TASK INPUTS:
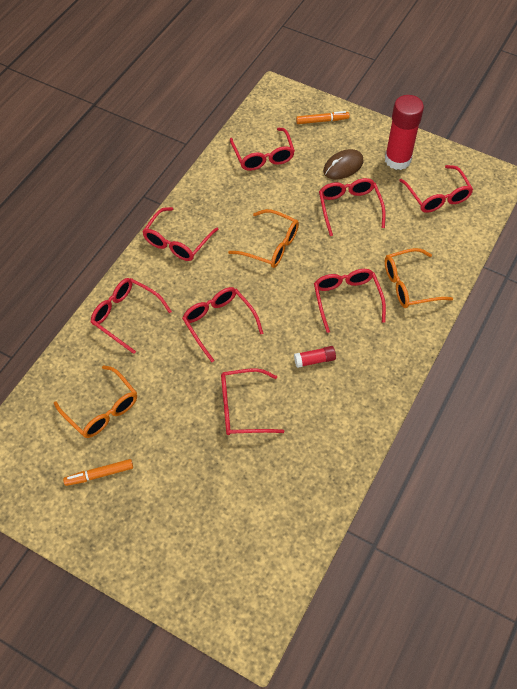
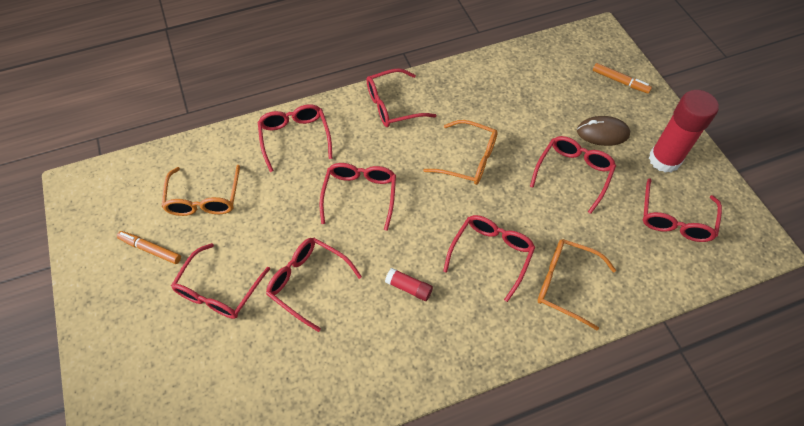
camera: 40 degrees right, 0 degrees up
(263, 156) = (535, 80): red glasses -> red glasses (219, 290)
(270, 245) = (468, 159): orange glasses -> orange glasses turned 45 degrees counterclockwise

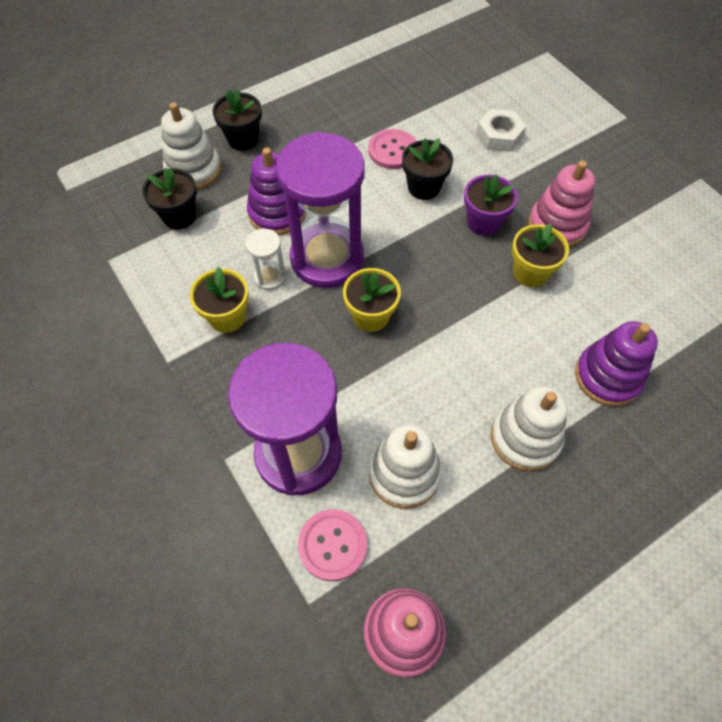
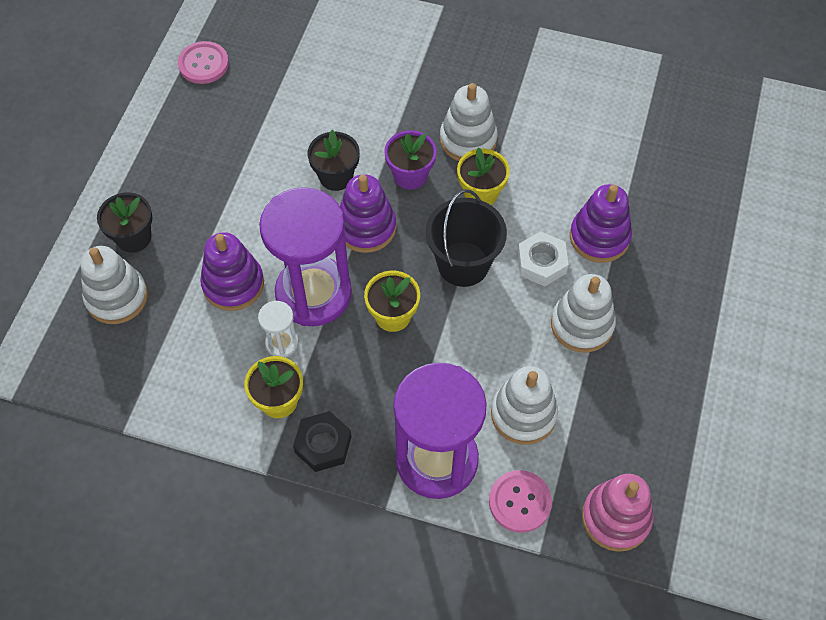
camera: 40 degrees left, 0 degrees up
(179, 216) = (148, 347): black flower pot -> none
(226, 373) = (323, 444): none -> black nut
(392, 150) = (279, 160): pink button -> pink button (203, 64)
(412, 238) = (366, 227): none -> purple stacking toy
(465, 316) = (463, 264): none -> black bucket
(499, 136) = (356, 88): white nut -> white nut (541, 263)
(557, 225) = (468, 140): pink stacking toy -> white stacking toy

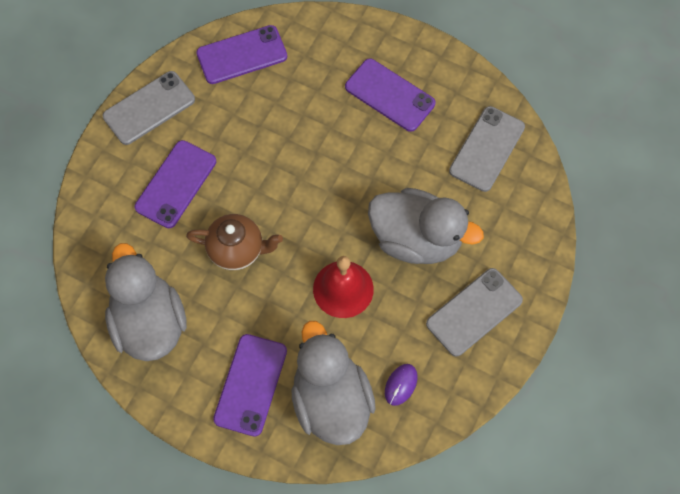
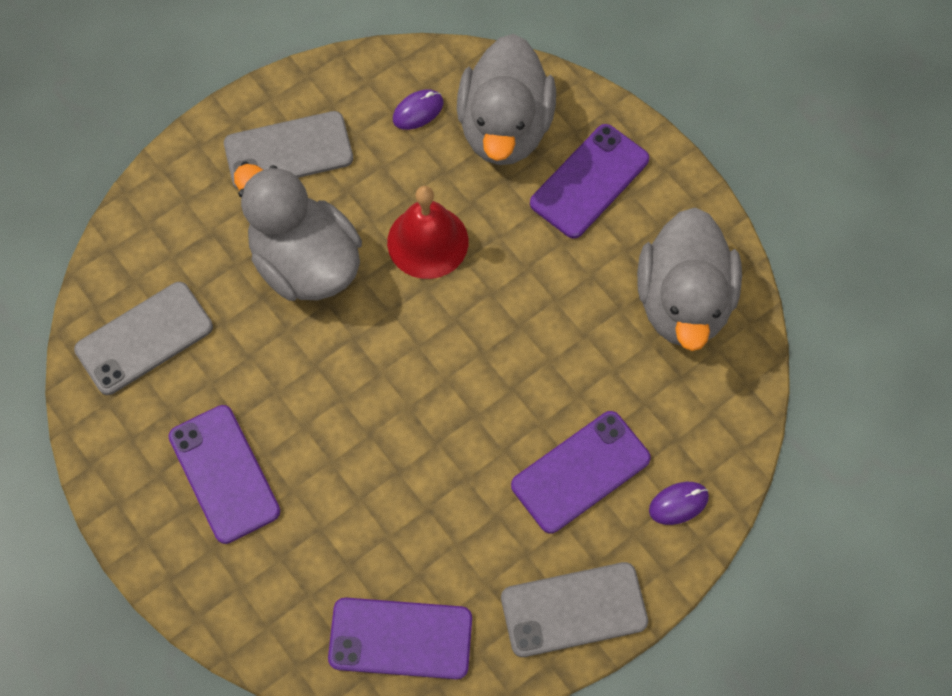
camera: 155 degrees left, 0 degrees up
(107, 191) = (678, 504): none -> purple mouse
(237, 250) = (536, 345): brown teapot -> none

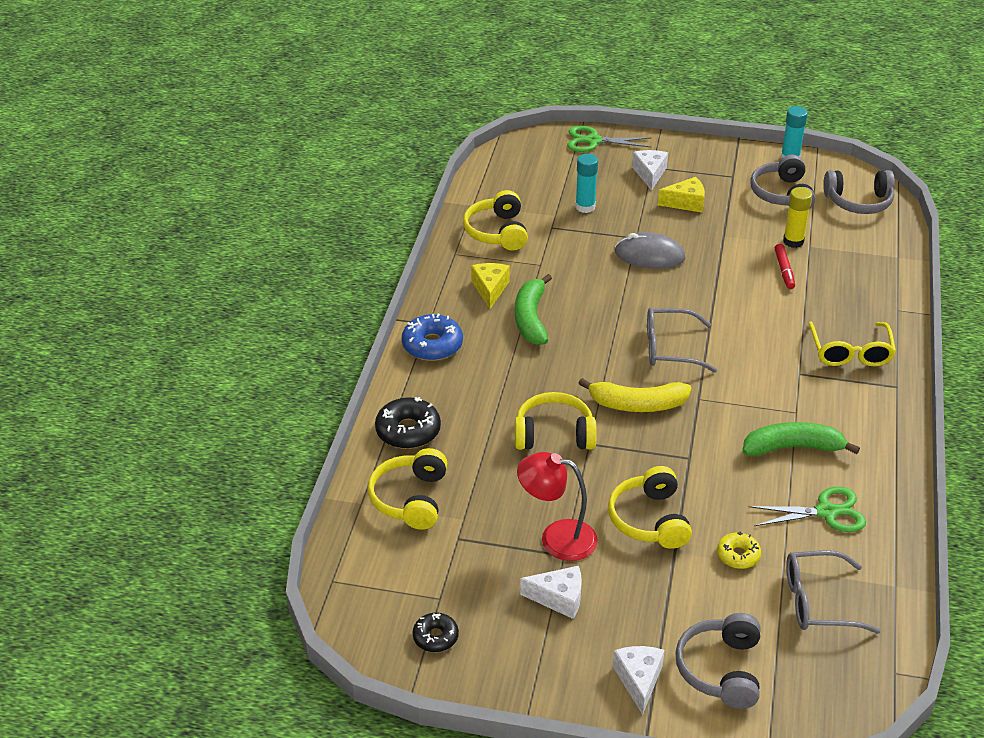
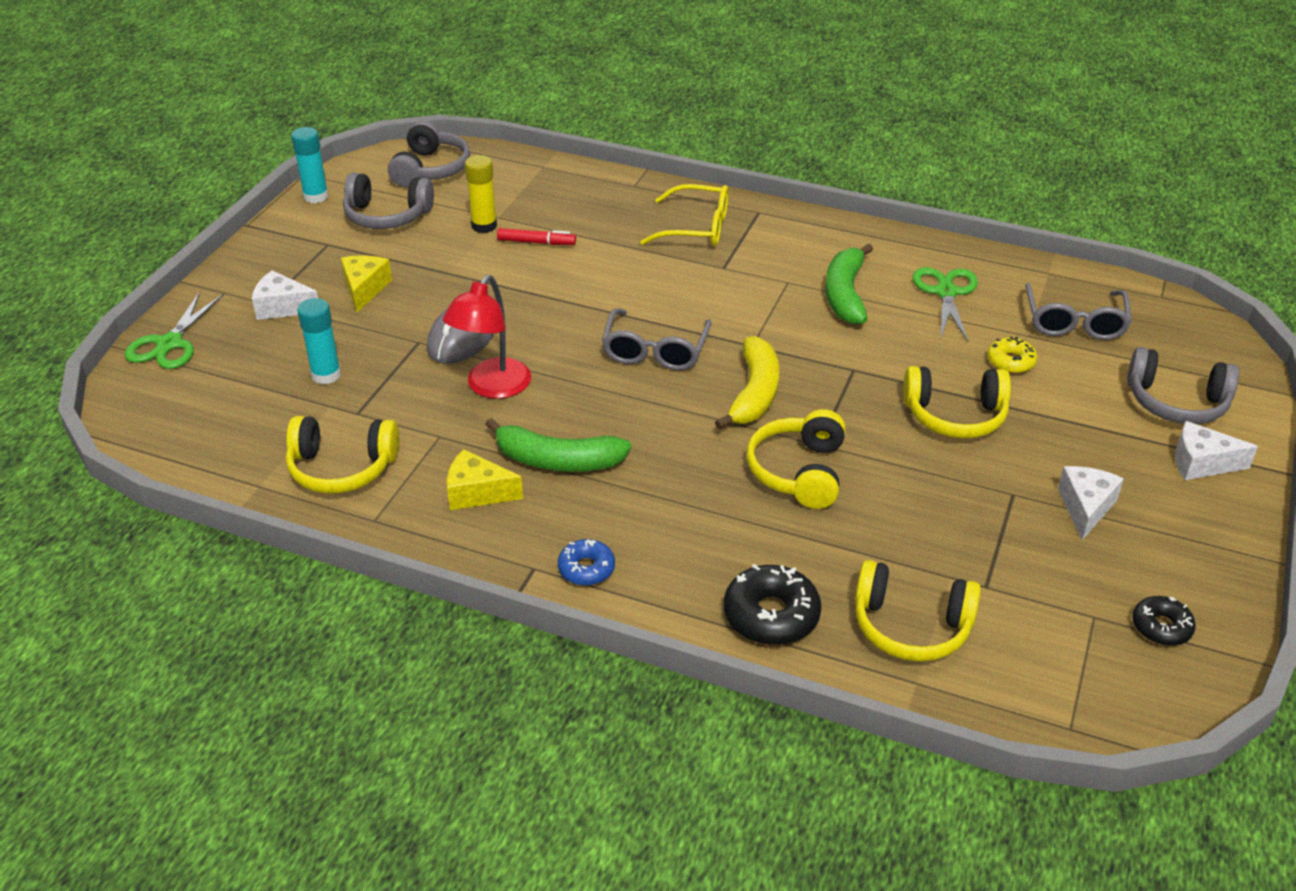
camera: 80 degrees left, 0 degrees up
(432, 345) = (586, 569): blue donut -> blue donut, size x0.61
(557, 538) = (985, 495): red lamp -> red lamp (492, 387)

WHAT THIS TASK INVOLVES:
Your reply must hold only the lines from the line containing "camera: 155 degrees left, 0 degrees up" through the end of the records above, written out exactly, both ends included, with no pictures, please.

ANSWER SECTION:
camera: 155 degrees left, 0 degrees up
(107, 191) = (678, 504): none -> purple mouse
(237, 250) = (536, 345): brown teapot -> none

camera: 80 degrees left, 0 degrees up
(432, 345) = (586, 569): blue donut -> blue donut, size x0.61
(557, 538) = (985, 495): red lamp -> red lamp (492, 387)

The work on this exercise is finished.